=== Exercise details ===
The records below should be printed once more, exactly as they appear.

=== Given data ===
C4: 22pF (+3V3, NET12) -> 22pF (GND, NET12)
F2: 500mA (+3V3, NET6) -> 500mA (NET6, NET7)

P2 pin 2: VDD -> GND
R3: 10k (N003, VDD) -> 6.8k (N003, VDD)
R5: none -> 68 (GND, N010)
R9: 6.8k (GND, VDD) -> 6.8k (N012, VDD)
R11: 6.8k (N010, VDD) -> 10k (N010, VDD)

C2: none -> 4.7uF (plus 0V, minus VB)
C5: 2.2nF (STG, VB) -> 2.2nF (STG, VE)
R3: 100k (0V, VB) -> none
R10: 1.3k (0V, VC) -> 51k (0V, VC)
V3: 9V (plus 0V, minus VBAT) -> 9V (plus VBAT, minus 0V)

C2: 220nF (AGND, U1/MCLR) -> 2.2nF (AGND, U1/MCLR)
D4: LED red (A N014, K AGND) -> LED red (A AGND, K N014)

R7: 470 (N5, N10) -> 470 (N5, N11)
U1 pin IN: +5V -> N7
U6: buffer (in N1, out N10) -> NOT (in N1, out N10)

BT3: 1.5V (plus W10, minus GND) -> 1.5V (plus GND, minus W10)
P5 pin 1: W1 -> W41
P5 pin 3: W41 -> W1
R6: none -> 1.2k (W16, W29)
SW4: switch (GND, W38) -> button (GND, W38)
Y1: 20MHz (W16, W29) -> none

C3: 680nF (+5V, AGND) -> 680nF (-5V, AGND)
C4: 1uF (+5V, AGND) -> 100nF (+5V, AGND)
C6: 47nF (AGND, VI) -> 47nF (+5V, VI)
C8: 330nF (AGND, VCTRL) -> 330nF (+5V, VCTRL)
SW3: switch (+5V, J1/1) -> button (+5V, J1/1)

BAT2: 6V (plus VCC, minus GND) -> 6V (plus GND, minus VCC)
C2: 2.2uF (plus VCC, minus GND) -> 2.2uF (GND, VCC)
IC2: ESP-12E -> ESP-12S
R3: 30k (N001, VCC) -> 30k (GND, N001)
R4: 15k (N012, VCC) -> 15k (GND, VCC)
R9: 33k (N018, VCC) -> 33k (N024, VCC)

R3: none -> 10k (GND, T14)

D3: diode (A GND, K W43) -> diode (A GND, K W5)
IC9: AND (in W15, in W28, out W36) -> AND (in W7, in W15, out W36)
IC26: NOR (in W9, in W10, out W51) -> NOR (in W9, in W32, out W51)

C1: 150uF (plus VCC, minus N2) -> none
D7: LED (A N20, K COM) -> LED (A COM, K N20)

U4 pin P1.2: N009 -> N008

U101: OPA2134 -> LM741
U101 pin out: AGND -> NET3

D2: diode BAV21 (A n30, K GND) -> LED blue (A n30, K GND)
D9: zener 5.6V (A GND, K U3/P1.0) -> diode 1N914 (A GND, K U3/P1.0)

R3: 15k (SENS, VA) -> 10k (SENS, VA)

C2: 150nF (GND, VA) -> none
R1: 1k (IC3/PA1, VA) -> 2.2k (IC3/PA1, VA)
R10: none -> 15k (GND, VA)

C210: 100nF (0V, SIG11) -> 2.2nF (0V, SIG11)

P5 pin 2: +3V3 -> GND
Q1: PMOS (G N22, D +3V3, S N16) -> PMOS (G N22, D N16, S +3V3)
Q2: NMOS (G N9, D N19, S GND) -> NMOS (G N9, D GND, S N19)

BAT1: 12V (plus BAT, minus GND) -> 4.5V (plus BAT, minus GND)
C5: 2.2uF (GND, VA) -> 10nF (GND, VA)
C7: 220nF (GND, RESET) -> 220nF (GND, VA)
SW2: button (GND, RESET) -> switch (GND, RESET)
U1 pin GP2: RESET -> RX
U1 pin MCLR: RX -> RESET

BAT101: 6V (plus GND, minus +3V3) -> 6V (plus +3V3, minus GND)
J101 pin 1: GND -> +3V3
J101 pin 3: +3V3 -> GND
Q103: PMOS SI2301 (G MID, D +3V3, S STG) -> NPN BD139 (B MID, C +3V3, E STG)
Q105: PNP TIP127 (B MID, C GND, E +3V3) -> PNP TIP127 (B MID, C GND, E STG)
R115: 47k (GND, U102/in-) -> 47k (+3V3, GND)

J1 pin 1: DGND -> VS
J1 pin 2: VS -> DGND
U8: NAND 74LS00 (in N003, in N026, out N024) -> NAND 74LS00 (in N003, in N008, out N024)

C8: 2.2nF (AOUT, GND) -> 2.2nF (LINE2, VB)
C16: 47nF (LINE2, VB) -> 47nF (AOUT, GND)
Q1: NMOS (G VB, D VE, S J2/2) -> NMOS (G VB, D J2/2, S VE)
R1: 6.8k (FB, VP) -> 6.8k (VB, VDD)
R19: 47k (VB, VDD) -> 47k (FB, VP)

=== The answer ===
C4: 22pF (+3V3, NET12) -> 22pF (GND, NET12)
F2: 500mA (+3V3, NET6) -> 500mA (NET6, NET7)

P2 pin 2: VDD -> GND
R3: 10k (N003, VDD) -> 6.8k (N003, VDD)
R5: none -> 68 (GND, N010)
R9: 6.8k (GND, VDD) -> 6.8k (N012, VDD)
R11: 6.8k (N010, VDD) -> 10k (N010, VDD)

C2: none -> 4.7uF (plus 0V, minus VB)
C5: 2.2nF (STG, VB) -> 2.2nF (STG, VE)
R3: 100k (0V, VB) -> none
R10: 1.3k (0V, VC) -> 51k (0V, VC)
V3: 9V (plus 0V, minus VBAT) -> 9V (plus VBAT, minus 0V)

C2: 220nF (AGND, U1/MCLR) -> 2.2nF (AGND, U1/MCLR)
D4: LED red (A N014, K AGND) -> LED red (A AGND, K N014)

R7: 470 (N5, N10) -> 470 (N5, N11)
U1 pin IN: +5V -> N7
U6: buffer (in N1, out N10) -> NOT (in N1, out N10)

BT3: 1.5V (plus W10, minus GND) -> 1.5V (plus GND, minus W10)
P5 pin 1: W1 -> W41
P5 pin 3: W41 -> W1
R6: none -> 1.2k (W16, W29)
SW4: switch (GND, W38) -> button (GND, W38)
Y1: 20MHz (W16, W29) -> none

C3: 680nF (+5V, AGND) -> 680nF (-5V, AGND)
C4: 1uF (+5V, AGND) -> 100nF (+5V, AGND)
C6: 47nF (AGND, VI) -> 47nF (+5V, VI)
C8: 330nF (AGND, VCTRL) -> 330nF (+5V, VCTRL)
SW3: switch (+5V, J1/1) -> button (+5V, J1/1)

BAT2: 6V (plus VCC, minus GND) -> 6V (plus GND, minus VCC)
C2: 2.2uF (plus VCC, minus GND) -> 2.2uF (GND, VCC)
IC2: ESP-12E -> ESP-12S
R3: 30k (N001, VCC) -> 30k (GND, N001)
R4: 15k (N012, VCC) -> 15k (GND, VCC)
R9: 33k (N018, VCC) -> 33k (N024, VCC)

R3: none -> 10k (GND, T14)

D3: diode (A GND, K W43) -> diode (A GND, K W5)
IC9: AND (in W15, in W28, out W36) -> AND (in W7, in W15, out W36)
IC26: NOR (in W9, in W10, out W51) -> NOR (in W9, in W32, out W51)

C1: 150uF (plus VCC, minus N2) -> none
D7: LED (A N20, K COM) -> LED (A COM, K N20)

U4 pin P1.2: N009 -> N008

U101: OPA2134 -> LM741
U101 pin out: AGND -> NET3

D2: diode BAV21 (A n30, K GND) -> LED blue (A n30, K GND)
D9: zener 5.6V (A GND, K U3/P1.0) -> diode 1N914 (A GND, K U3/P1.0)

R3: 15k (SENS, VA) -> 10k (SENS, VA)

C2: 150nF (GND, VA) -> none
R1: 1k (IC3/PA1, VA) -> 2.2k (IC3/PA1, VA)
R10: none -> 15k (GND, VA)

C210: 100nF (0V, SIG11) -> 2.2nF (0V, SIG11)

P5 pin 2: +3V3 -> GND
Q1: PMOS (G N22, D +3V3, S N16) -> PMOS (G N22, D N16, S +3V3)
Q2: NMOS (G N9, D N19, S GND) -> NMOS (G N9, D GND, S N19)

BAT1: 12V (plus BAT, minus GND) -> 4.5V (plus BAT, minus GND)
C5: 2.2uF (GND, VA) -> 10nF (GND, VA)
C7: 220nF (GND, RESET) -> 220nF (GND, VA)
SW2: button (GND, RESET) -> switch (GND, RESET)
U1 pin GP2: RESET -> RX
U1 pin MCLR: RX -> RESET

BAT101: 6V (plus GND, minus +3V3) -> 6V (plus +3V3, minus GND)
J101 pin 1: GND -> +3V3
J101 pin 3: +3V3 -> GND
Q103: PMOS SI2301 (G MID, D +3V3, S STG) -> NPN BD139 (B MID, C +3V3, E STG)
Q105: PNP TIP127 (B MID, C GND, E +3V3) -> PNP TIP127 (B MID, C GND, E STG)
R115: 47k (GND, U102/in-) -> 47k (+3V3, GND)

J1 pin 1: DGND -> VS
J1 pin 2: VS -> DGND
U8: NAND 74LS00 (in N003, in N026, out N024) -> NAND 74LS00 (in N003, in N008, out N024)

C8: 2.2nF (AOUT, GND) -> 2.2nF (LINE2, VB)
C16: 47nF (LINE2, VB) -> 47nF (AOUT, GND)
Q1: NMOS (G VB, D VE, S J2/2) -> NMOS (G VB, D J2/2, S VE)
R1: 6.8k (FB, VP) -> 6.8k (VB, VDD)
R19: 47k (VB, VDD) -> 47k (FB, VP)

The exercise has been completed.